_Information provided_:
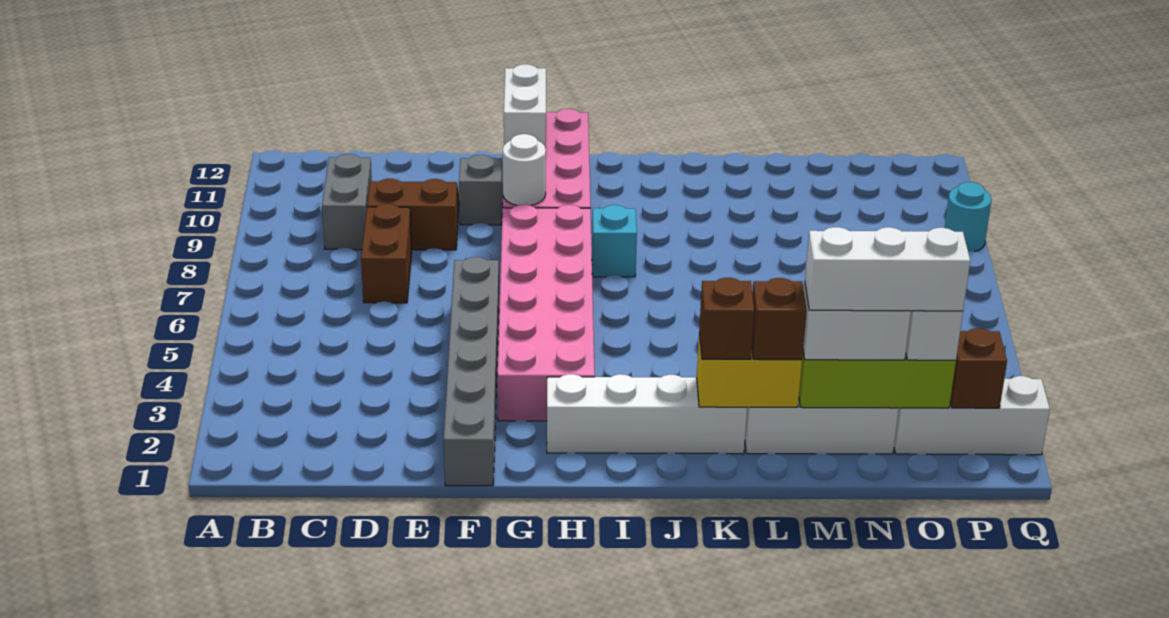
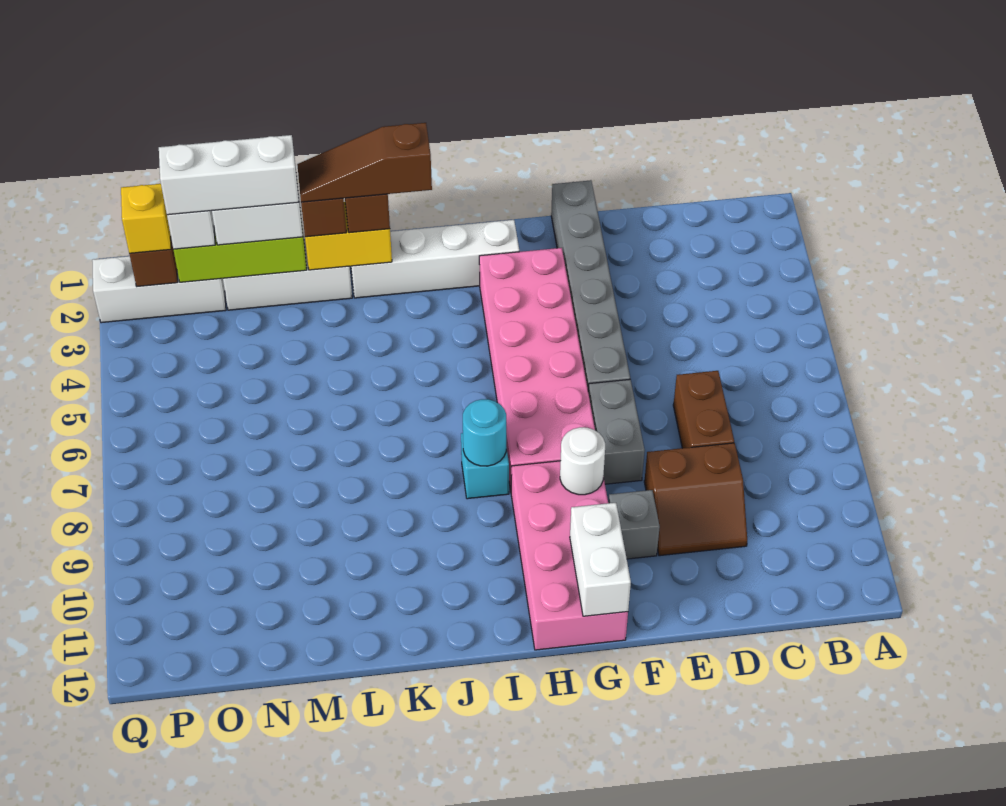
grey brick C9:C10 level 1 -> grey brick F7:F8 level 1
none -> brown slope J2:L2 level 4 top J
none -> yellow brick P2 level 3
cyan round brick Q9 level 1 -> cyan round brick I8 level 2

_Problem to solve_: Every line of the material above must be written out exactly, with no pictures.

_Written solution_:
grey brick C9:C10 level 1 -> grey brick F7:F8 level 1
none -> brown slope J2:L2 level 4 top J
none -> yellow brick P2 level 3
cyan round brick Q9 level 1 -> cyan round brick I8 level 2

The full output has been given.